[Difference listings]
[Start of Attachment]

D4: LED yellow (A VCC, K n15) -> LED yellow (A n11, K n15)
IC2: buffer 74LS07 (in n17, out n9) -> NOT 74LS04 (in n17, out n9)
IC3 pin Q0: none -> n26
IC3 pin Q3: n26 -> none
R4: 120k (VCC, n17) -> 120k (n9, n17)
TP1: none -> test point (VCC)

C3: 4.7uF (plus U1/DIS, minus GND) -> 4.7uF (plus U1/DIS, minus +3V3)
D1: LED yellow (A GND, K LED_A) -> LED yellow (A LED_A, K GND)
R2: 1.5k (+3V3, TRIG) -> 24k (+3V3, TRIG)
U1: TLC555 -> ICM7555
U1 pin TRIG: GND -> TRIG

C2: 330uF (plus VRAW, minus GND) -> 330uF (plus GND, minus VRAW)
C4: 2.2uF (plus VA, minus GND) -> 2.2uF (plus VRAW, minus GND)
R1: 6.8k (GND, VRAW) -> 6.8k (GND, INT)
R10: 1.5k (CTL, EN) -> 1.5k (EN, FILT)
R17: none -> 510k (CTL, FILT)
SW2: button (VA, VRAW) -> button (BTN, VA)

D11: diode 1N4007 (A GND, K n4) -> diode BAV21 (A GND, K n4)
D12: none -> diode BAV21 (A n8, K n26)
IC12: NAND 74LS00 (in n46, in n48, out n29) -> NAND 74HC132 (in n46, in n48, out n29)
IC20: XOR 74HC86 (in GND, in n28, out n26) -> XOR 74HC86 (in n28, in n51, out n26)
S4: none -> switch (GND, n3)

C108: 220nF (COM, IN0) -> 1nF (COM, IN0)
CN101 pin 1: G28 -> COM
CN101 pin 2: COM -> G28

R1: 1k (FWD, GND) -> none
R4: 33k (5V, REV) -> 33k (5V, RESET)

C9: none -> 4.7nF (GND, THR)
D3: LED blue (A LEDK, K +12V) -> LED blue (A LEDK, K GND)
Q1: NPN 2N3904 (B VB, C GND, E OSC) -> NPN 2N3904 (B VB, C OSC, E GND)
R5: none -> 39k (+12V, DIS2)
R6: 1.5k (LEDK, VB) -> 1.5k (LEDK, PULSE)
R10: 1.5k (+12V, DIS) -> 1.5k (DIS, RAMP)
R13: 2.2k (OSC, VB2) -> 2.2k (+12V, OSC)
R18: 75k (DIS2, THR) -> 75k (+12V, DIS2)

[End of Attachment]

▶ **What is needed**
As the exercise requires, copy out the data shown above word for word.

▶ **Output**
D4: LED yellow (A VCC, K n15) -> LED yellow (A n11, K n15)
IC2: buffer 74LS07 (in n17, out n9) -> NOT 74LS04 (in n17, out n9)
IC3 pin Q0: none -> n26
IC3 pin Q3: n26 -> none
R4: 120k (VCC, n17) -> 120k (n9, n17)
TP1: none -> test point (VCC)

C3: 4.7uF (plus U1/DIS, minus GND) -> 4.7uF (plus U1/DIS, minus +3V3)
D1: LED yellow (A GND, K LED_A) -> LED yellow (A LED_A, K GND)
R2: 1.5k (+3V3, TRIG) -> 24k (+3V3, TRIG)
U1: TLC555 -> ICM7555
U1 pin TRIG: GND -> TRIG

C2: 330uF (plus VRAW, minus GND) -> 330uF (plus GND, minus VRAW)
C4: 2.2uF (plus VA, minus GND) -> 2.2uF (plus VRAW, minus GND)
R1: 6.8k (GND, VRAW) -> 6.8k (GND, INT)
R10: 1.5k (CTL, EN) -> 1.5k (EN, FILT)
R17: none -> 510k (CTL, FILT)
SW2: button (VA, VRAW) -> button (BTN, VA)

D11: diode 1N4007 (A GND, K n4) -> diode BAV21 (A GND, K n4)
D12: none -> diode BAV21 (A n8, K n26)
IC12: NAND 74LS00 (in n46, in n48, out n29) -> NAND 74HC132 (in n46, in n48, out n29)
IC20: XOR 74HC86 (in GND, in n28, out n26) -> XOR 74HC86 (in n28, in n51, out n26)
S4: none -> switch (GND, n3)

C108: 220nF (COM, IN0) -> 1nF (COM, IN0)
CN101 pin 1: G28 -> COM
CN101 pin 2: COM -> G28

R1: 1k (FWD, GND) -> none
R4: 33k (5V, REV) -> 33k (5V, RESET)

C9: none -> 4.7nF (GND, THR)
D3: LED blue (A LEDK, K +12V) -> LED blue (A LEDK, K GND)
Q1: NPN 2N3904 (B VB, C GND, E OSC) -> NPN 2N3904 (B VB, C OSC, E GND)
R5: none -> 39k (+12V, DIS2)
R6: 1.5k (LEDK, VB) -> 1.5k (LEDK, PULSE)
R10: 1.5k (+12V, DIS) -> 1.5k (DIS, RAMP)
R13: 2.2k (OSC, VB2) -> 2.2k (+12V, OSC)
R18: 75k (DIS2, THR) -> 75k (+12V, DIS2)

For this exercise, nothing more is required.